Material for the task Start Marker

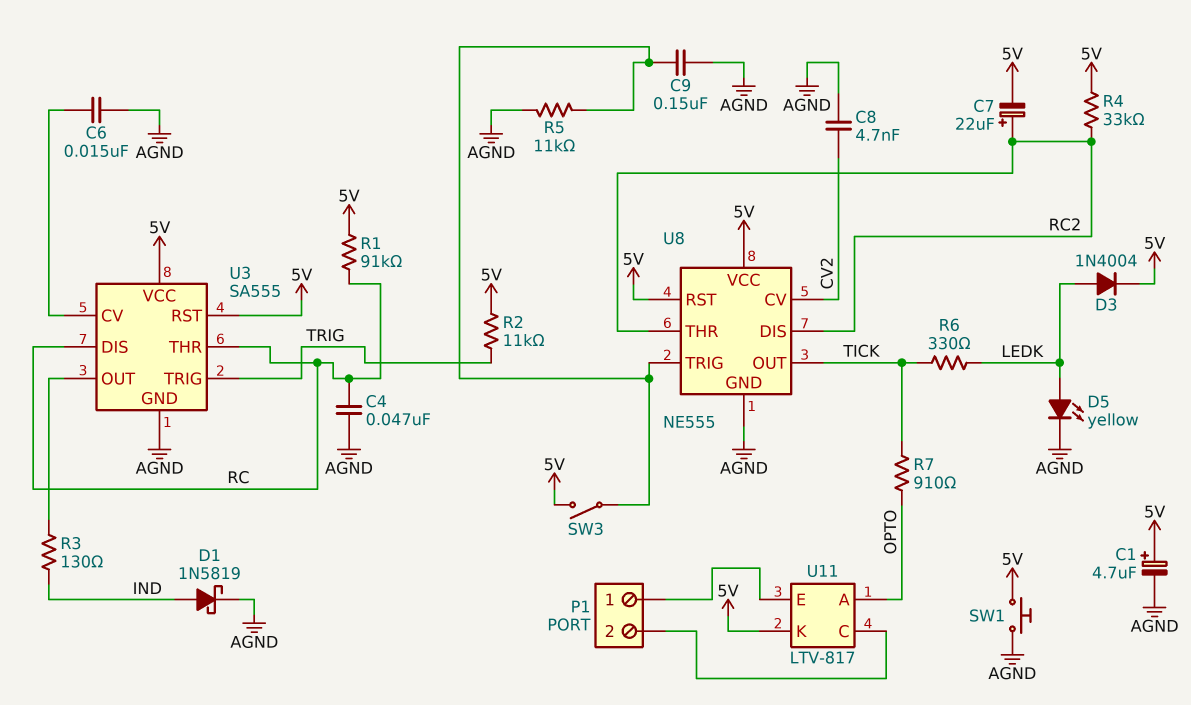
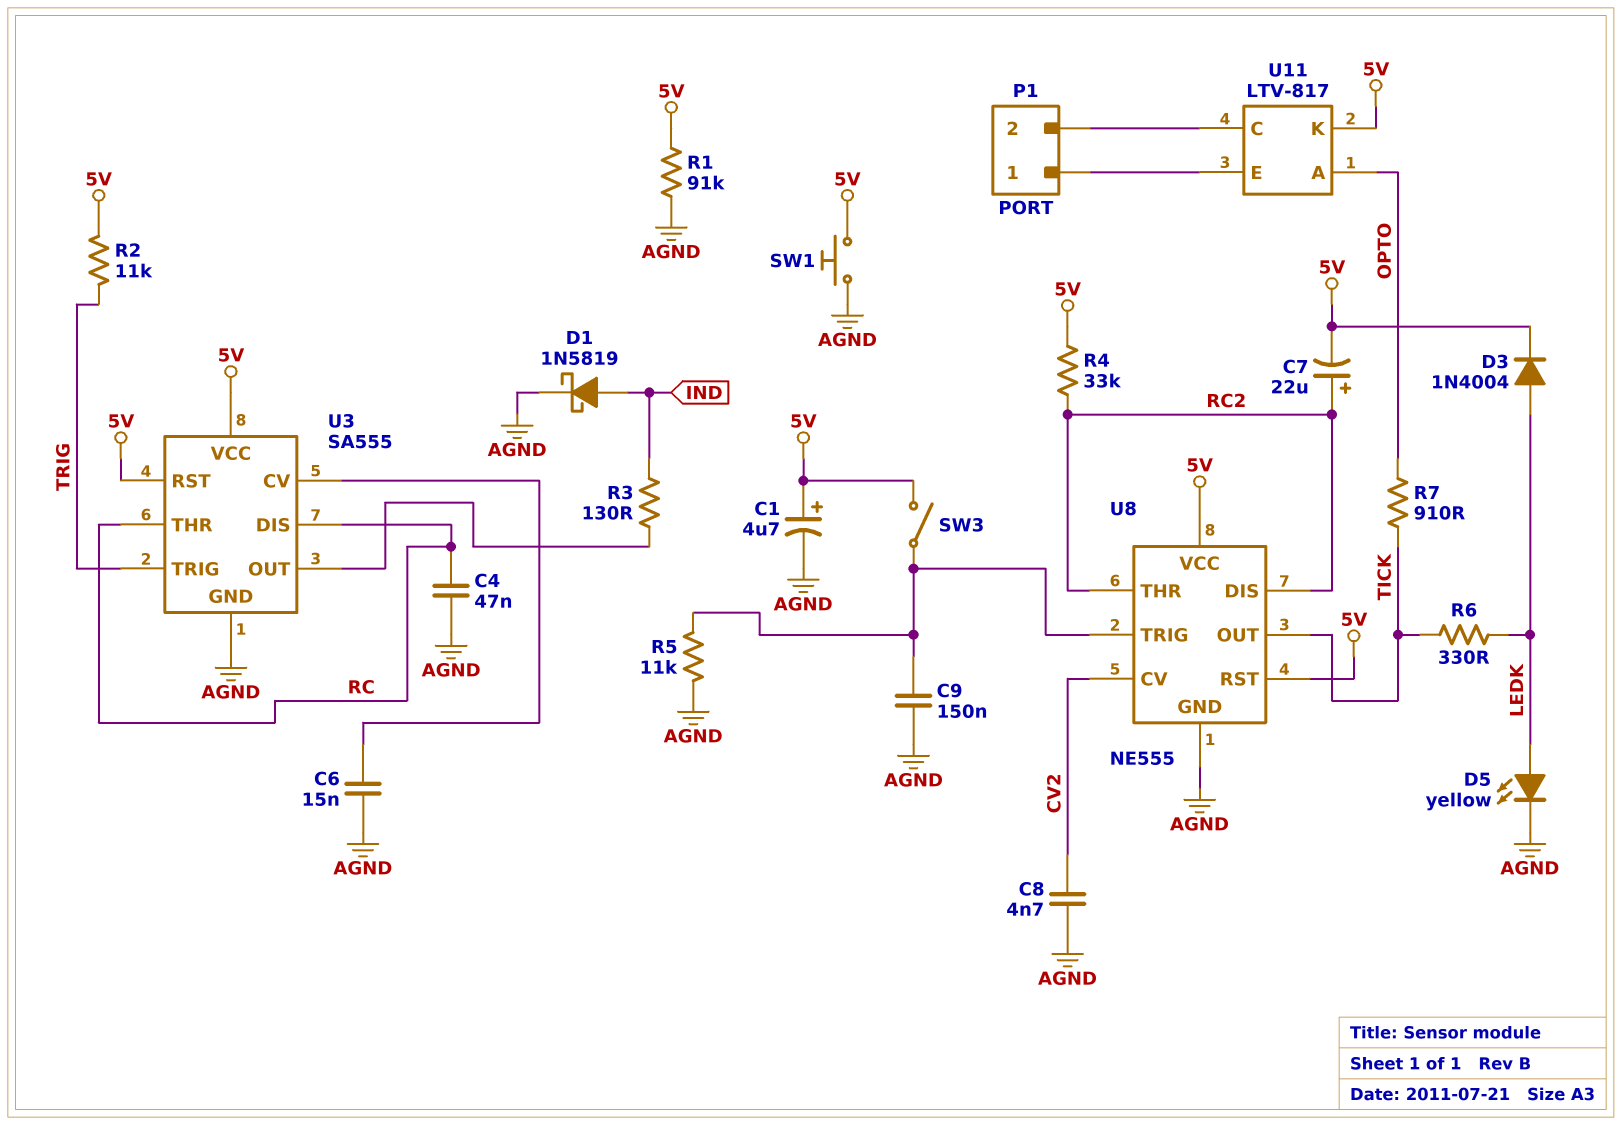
R1: 91k (5V, RC) -> 91k (5V, AGND)

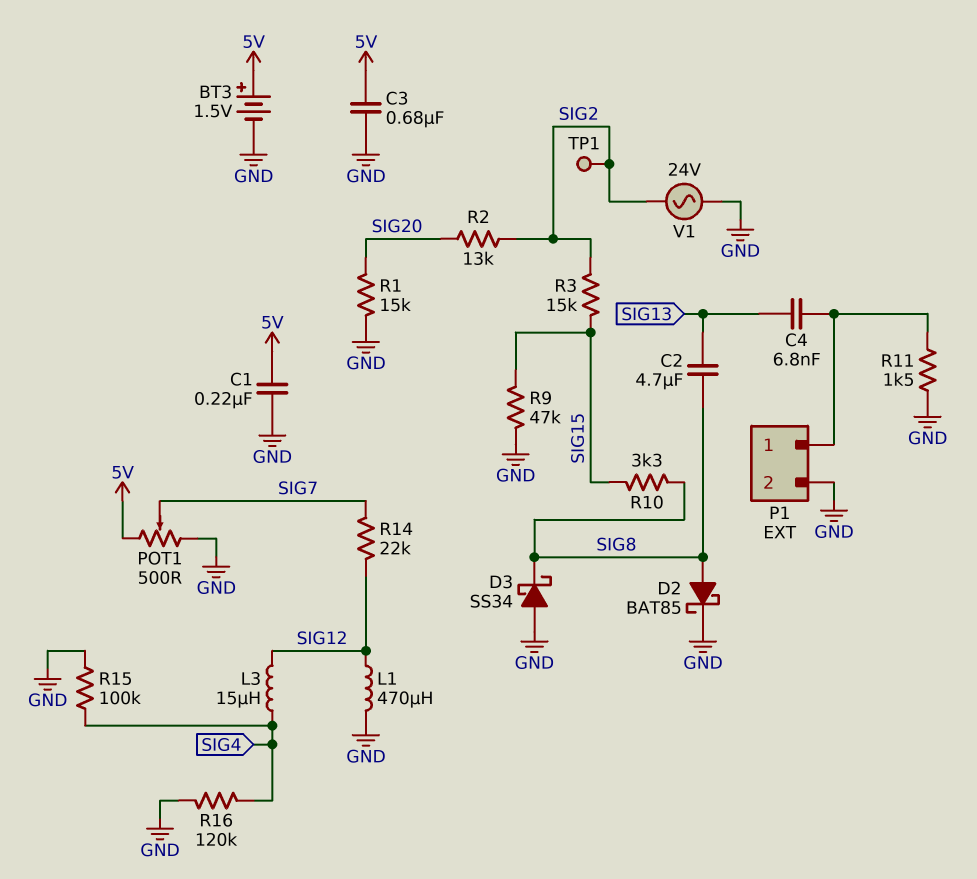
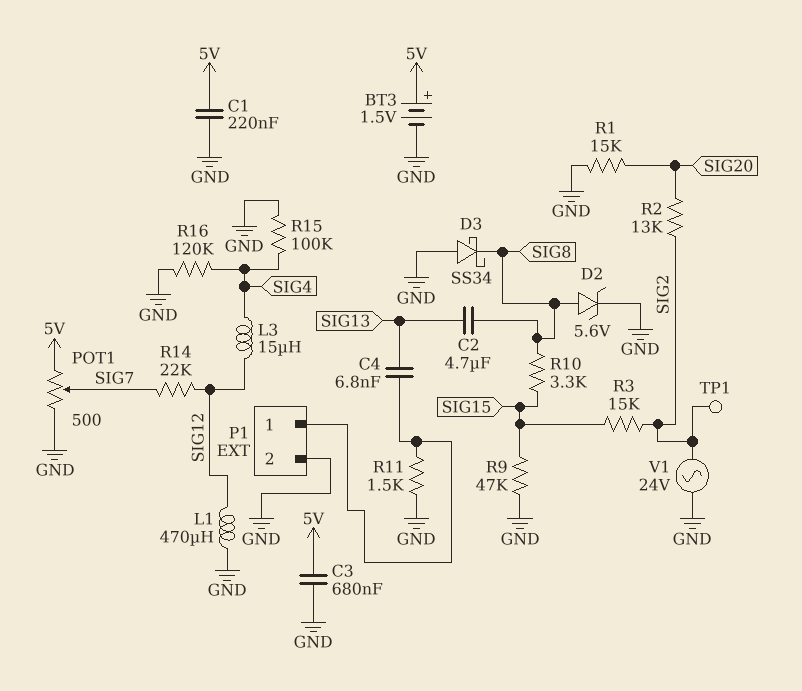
D2: schottky BAT85 (A SIG8, K GND) -> zener 5.6V (A SIG8, K GND)

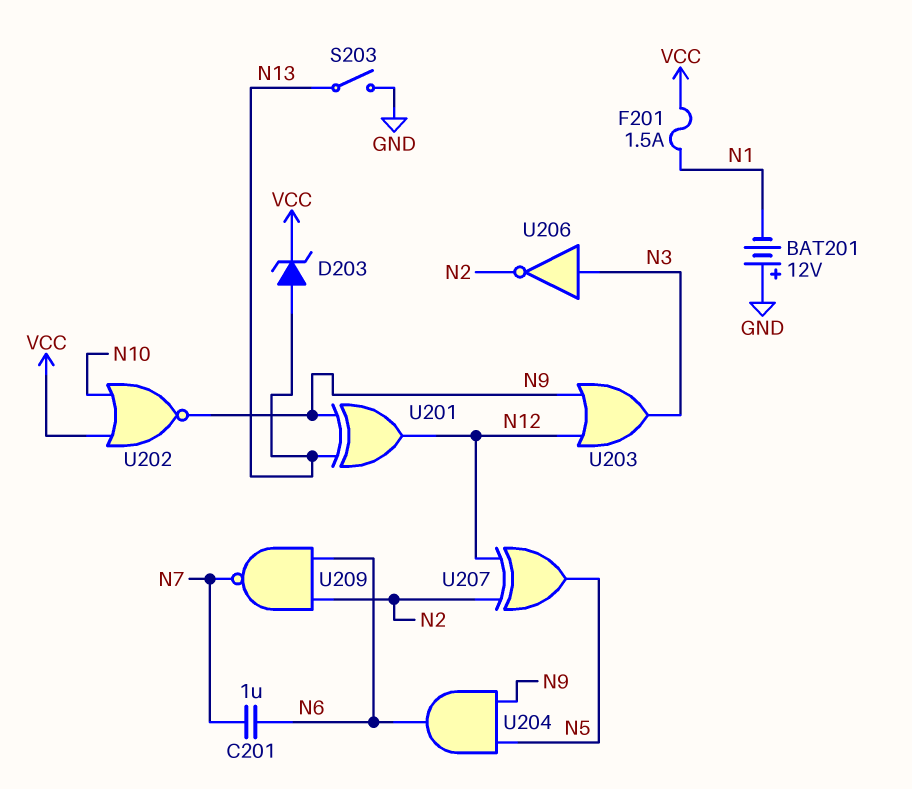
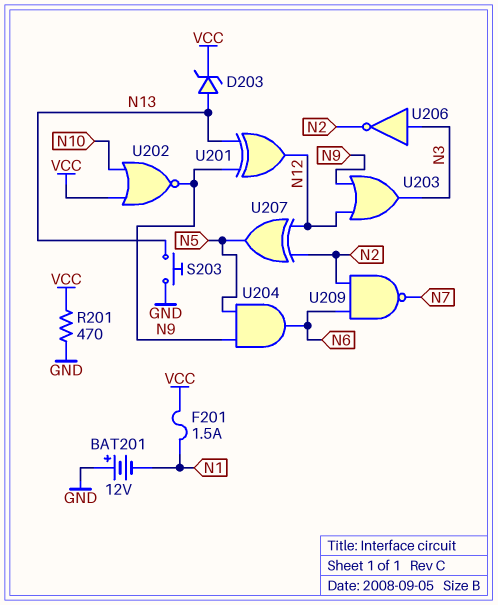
C201: 1uF (N6, N7) -> none
R201: none -> 470 (GND, VCC)
S203: switch (GND, N13) -> button (GND, N13)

Material for the task End Marker

### Aim of the task:
Retype each entry exactly as it appears, excluding any image.

### Worked solution:
R1: 91k (5V, RC) -> 91k (5V, AGND)

D2: schottky BAT85 (A SIG8, K GND) -> zener 5.6V (A SIG8, K GND)

C201: 1uF (N6, N7) -> none
R201: none -> 470 (GND, VCC)
S203: switch (GND, N13) -> button (GND, N13)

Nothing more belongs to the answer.